Your job is to set down the stretch of entries that opens with the line containing "change=delete; old=cinta adhesiva/blanco;" and closes with the line containing "change=insert; new=cuaderno/gris; second_place=652,210,740,291". Keep both end lines, copy each exactly, and add nothing.

SOURCE DATA -
*** Begin section ***

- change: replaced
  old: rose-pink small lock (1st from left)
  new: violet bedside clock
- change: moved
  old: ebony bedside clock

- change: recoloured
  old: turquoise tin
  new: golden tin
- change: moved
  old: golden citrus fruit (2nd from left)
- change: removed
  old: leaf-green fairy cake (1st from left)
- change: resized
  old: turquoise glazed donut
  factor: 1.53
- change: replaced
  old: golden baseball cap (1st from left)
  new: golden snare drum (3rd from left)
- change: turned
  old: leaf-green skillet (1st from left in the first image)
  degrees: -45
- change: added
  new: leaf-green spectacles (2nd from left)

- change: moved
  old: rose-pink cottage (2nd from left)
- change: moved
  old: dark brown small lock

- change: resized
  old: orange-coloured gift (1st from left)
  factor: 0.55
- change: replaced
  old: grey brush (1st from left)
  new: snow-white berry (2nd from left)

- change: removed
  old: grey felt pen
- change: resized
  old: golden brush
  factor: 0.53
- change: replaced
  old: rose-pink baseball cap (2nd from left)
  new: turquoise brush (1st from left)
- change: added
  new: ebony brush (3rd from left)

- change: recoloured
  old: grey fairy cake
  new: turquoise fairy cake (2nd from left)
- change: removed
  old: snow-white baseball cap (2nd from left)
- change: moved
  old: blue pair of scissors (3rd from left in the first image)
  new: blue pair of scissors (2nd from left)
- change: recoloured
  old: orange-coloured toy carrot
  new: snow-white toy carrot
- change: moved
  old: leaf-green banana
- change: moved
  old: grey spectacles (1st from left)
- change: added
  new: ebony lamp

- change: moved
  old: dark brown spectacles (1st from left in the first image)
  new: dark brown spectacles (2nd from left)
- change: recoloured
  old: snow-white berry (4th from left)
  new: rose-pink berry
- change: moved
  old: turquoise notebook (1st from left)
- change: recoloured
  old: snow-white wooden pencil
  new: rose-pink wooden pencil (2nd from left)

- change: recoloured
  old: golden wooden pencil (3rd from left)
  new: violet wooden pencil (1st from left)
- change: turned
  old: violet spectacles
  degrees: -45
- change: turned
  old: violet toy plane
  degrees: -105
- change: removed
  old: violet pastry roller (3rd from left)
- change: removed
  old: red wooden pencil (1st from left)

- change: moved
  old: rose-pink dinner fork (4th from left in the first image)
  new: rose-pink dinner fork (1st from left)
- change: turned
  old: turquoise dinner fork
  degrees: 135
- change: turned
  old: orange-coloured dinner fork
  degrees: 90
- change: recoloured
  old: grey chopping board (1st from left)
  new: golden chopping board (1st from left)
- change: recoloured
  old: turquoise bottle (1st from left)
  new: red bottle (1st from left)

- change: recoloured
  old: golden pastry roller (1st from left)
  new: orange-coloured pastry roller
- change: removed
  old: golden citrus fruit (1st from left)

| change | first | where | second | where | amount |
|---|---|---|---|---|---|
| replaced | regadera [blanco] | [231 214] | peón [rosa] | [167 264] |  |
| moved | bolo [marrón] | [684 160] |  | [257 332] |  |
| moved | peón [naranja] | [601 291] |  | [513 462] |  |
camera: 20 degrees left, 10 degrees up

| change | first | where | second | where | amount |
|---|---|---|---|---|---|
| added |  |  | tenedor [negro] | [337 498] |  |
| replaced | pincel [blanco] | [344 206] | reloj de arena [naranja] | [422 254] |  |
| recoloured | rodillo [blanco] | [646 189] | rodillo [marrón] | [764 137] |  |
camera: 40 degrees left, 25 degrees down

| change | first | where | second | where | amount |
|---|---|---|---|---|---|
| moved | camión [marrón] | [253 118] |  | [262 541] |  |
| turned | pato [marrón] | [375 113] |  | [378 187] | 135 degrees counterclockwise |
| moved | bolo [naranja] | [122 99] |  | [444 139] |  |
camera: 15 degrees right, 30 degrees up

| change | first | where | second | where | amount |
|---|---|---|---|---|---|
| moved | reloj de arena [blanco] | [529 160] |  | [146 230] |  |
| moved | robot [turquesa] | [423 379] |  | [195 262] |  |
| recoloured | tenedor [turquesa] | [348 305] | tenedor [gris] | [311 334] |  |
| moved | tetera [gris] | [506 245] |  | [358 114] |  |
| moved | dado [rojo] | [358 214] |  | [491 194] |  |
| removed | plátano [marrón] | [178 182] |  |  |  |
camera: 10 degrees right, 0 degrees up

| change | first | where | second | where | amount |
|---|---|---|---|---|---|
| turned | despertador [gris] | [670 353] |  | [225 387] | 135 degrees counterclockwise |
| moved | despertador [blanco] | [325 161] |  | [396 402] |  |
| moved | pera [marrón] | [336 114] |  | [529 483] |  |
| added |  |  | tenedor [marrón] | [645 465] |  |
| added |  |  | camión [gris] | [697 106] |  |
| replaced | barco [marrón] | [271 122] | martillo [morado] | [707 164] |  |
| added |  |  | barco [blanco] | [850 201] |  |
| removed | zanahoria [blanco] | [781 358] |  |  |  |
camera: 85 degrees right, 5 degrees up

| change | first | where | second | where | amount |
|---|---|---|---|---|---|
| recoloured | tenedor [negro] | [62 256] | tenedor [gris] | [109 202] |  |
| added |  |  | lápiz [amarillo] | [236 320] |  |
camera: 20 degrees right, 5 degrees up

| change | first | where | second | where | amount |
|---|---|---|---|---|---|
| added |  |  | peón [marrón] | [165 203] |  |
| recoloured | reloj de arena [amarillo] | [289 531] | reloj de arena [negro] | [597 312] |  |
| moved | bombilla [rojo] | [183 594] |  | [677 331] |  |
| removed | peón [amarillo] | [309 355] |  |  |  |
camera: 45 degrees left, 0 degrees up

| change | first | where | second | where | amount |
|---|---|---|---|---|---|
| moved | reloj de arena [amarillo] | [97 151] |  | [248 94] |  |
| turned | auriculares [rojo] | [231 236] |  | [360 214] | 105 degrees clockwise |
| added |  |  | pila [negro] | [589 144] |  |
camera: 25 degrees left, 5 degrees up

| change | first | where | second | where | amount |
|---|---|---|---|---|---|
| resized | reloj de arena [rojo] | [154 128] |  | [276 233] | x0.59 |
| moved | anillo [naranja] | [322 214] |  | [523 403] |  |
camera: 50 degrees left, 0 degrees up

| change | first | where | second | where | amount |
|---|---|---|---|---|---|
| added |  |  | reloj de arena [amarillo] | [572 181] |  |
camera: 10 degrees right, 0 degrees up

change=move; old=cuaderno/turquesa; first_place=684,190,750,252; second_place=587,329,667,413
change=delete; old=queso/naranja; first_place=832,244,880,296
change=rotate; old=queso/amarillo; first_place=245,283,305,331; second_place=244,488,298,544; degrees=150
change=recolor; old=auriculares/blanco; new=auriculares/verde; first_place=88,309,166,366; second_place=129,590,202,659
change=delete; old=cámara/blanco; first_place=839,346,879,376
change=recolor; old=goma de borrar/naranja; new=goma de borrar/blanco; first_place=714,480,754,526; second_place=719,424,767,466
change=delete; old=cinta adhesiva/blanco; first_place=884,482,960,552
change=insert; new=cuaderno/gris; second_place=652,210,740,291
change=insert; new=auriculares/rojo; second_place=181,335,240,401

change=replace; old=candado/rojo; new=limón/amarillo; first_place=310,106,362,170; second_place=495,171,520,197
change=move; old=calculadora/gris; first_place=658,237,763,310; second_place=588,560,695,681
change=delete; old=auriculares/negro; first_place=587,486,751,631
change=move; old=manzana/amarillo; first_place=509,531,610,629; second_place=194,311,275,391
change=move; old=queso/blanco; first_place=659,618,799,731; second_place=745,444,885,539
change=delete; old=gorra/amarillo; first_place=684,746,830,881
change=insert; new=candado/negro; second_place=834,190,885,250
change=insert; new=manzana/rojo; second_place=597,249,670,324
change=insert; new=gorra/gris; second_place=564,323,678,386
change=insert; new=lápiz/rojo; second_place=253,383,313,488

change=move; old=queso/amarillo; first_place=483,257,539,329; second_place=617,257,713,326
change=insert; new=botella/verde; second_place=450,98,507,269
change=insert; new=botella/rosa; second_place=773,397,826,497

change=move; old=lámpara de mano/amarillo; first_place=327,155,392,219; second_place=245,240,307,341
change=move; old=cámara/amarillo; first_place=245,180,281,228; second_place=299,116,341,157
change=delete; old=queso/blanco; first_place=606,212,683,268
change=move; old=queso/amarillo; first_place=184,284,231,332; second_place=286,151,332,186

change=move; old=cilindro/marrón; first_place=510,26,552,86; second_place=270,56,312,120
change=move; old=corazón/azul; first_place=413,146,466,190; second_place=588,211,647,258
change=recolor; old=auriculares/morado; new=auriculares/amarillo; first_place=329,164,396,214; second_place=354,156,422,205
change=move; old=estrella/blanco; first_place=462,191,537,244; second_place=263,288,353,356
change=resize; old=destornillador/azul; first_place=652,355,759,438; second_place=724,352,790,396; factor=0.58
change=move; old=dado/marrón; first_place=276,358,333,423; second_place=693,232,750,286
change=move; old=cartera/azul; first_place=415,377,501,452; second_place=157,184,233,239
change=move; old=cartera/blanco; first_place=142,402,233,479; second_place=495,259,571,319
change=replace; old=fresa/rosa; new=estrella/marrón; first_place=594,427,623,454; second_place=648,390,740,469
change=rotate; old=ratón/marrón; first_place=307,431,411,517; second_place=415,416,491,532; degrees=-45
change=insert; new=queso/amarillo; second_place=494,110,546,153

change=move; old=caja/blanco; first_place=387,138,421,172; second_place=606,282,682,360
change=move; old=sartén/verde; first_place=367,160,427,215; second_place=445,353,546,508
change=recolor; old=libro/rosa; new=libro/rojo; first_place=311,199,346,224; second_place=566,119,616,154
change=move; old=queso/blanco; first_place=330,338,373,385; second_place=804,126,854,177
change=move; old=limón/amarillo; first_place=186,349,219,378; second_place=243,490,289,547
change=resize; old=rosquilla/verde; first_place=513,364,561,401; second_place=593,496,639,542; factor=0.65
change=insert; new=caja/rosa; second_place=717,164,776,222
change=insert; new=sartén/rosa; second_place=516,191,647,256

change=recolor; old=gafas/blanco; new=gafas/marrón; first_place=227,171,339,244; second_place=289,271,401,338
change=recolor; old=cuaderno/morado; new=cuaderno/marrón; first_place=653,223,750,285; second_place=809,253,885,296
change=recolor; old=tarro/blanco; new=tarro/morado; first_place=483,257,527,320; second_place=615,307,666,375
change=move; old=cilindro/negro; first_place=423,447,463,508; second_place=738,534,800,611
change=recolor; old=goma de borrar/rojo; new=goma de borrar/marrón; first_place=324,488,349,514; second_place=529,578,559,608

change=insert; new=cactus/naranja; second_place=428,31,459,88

*** End section ***

WRITTEN ANSWER -
change=delete; old=cinta adhesiva/blanco; first_place=884,482,960,552
change=insert; new=cuaderno/gris; second_place=652,210,740,291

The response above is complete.